Task objective :: Present the count of lines in the entries below that hold "slope", and present nothing else.

Data section ::
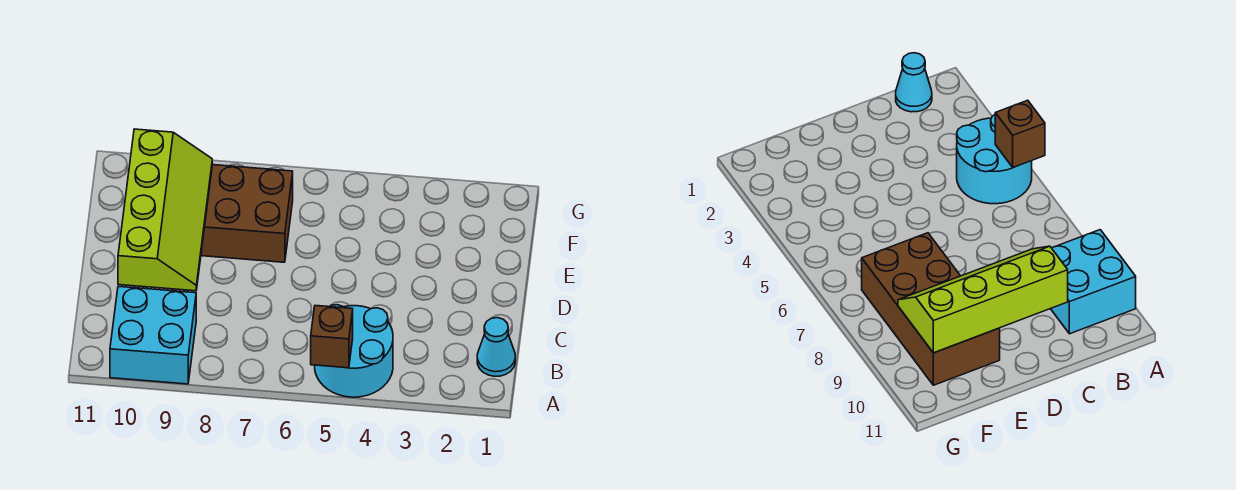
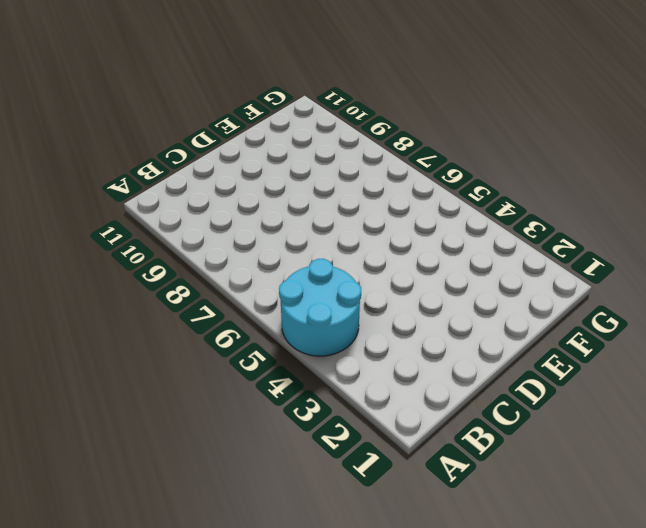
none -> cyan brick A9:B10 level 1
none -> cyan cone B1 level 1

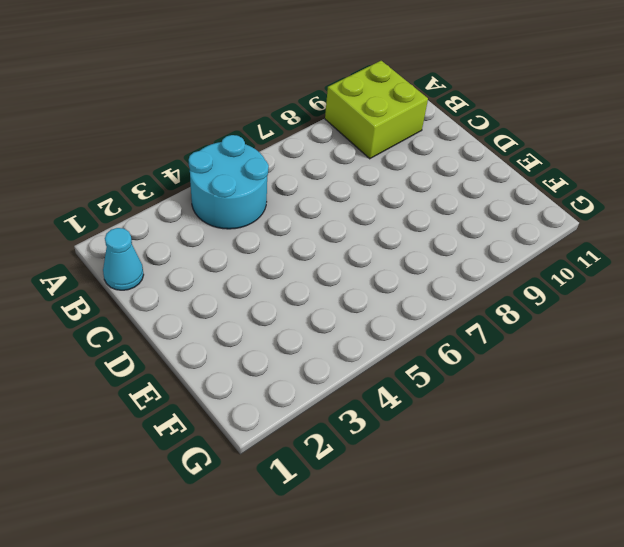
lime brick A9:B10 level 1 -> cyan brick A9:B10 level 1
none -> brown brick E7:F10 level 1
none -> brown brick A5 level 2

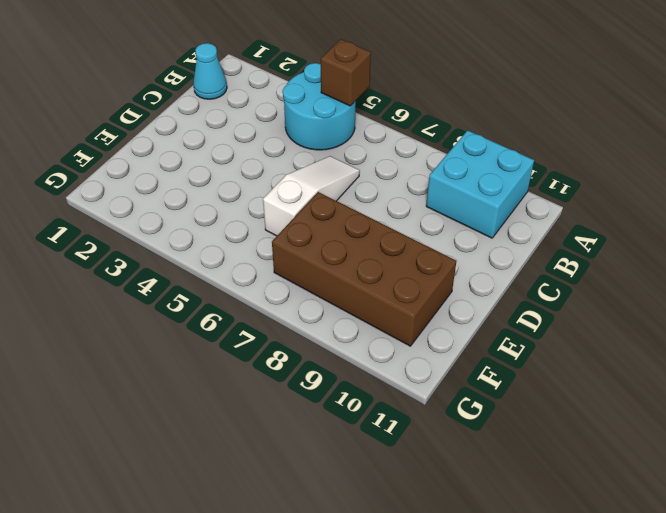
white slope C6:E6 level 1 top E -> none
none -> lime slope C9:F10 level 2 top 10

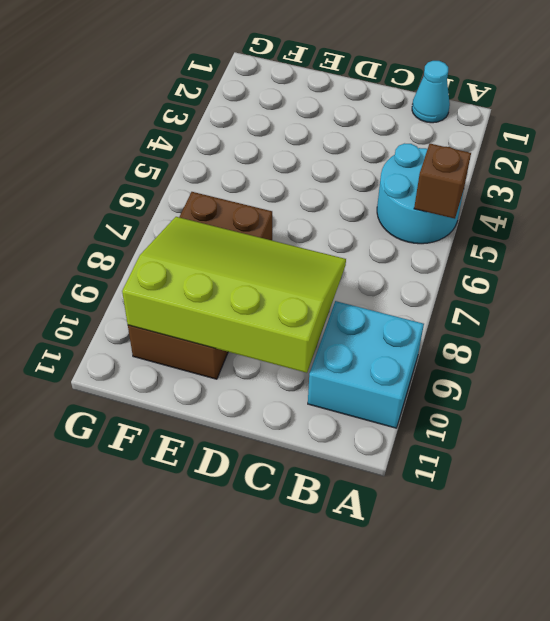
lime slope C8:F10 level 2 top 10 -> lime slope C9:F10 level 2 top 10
--
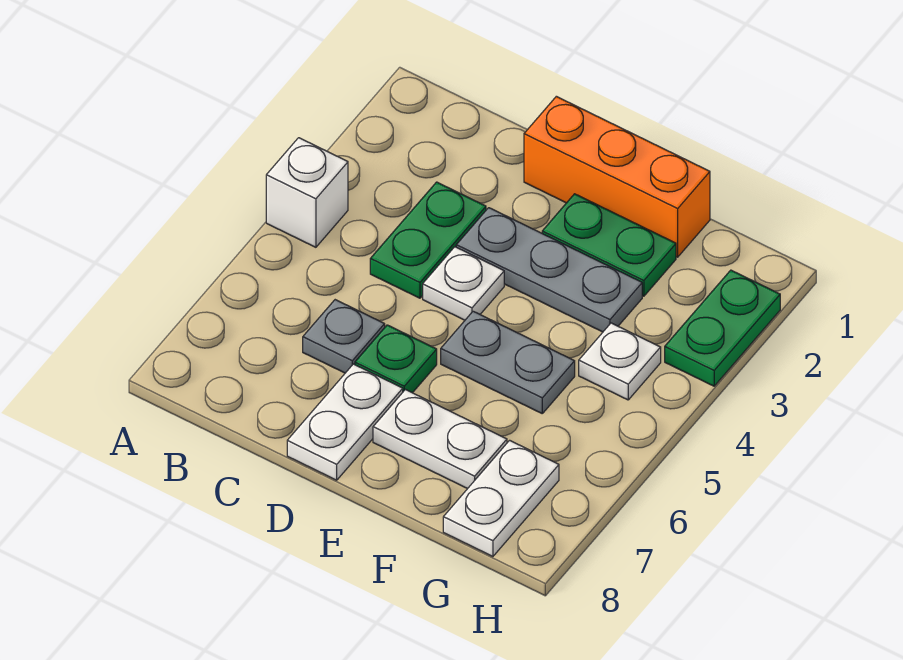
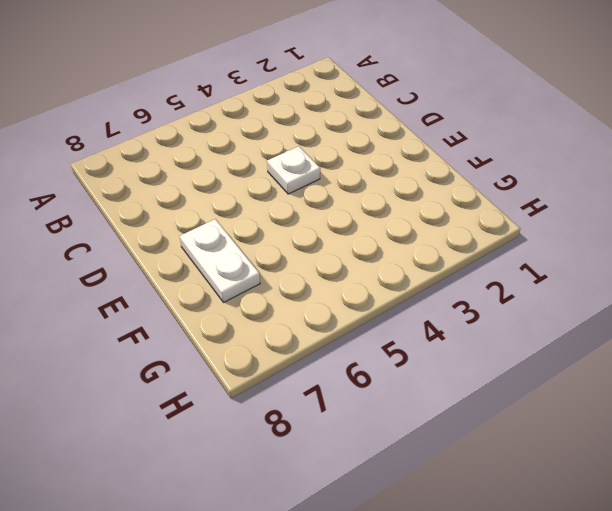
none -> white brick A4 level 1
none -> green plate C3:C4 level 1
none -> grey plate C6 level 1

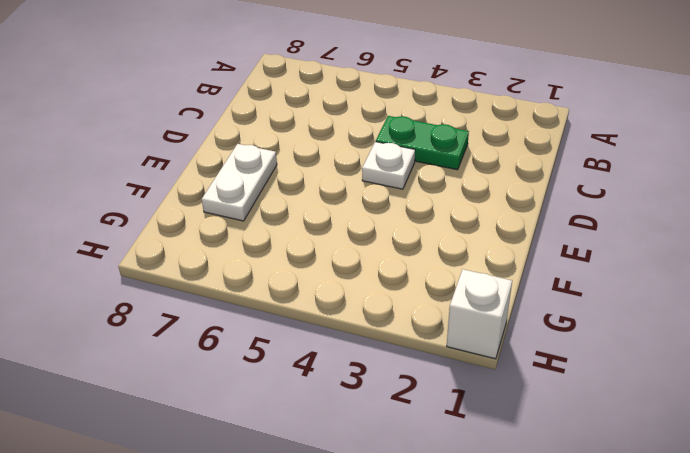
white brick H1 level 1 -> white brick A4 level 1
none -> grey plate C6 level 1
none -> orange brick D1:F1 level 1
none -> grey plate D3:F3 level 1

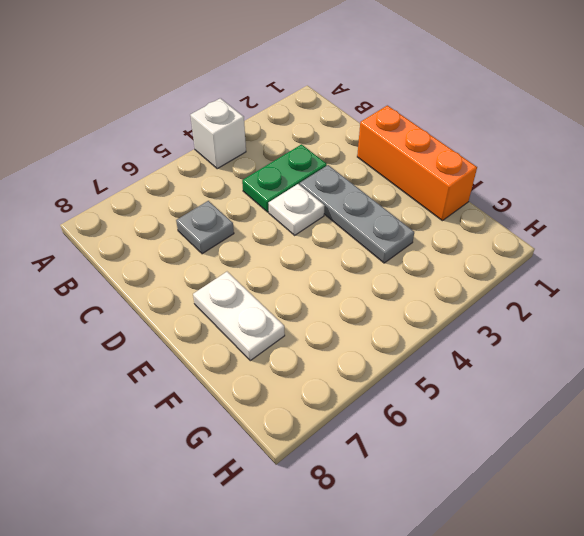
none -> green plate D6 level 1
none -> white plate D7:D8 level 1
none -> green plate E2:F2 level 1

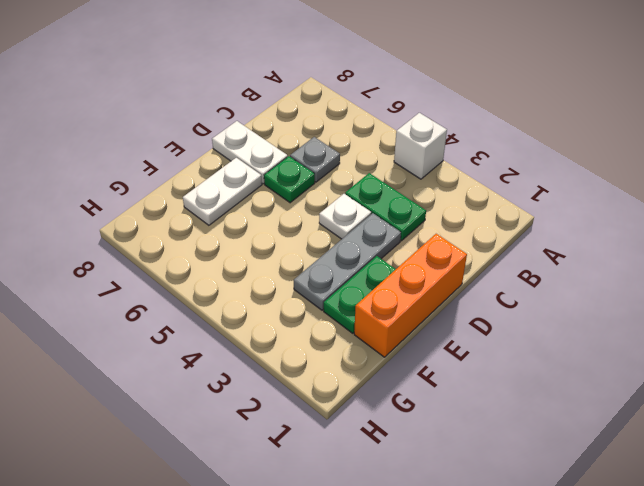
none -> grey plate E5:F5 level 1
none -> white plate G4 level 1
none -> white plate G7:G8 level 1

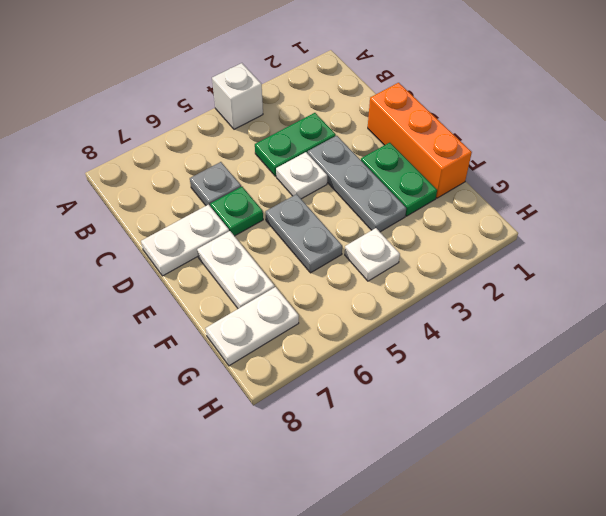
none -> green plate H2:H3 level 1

Answer box :: 3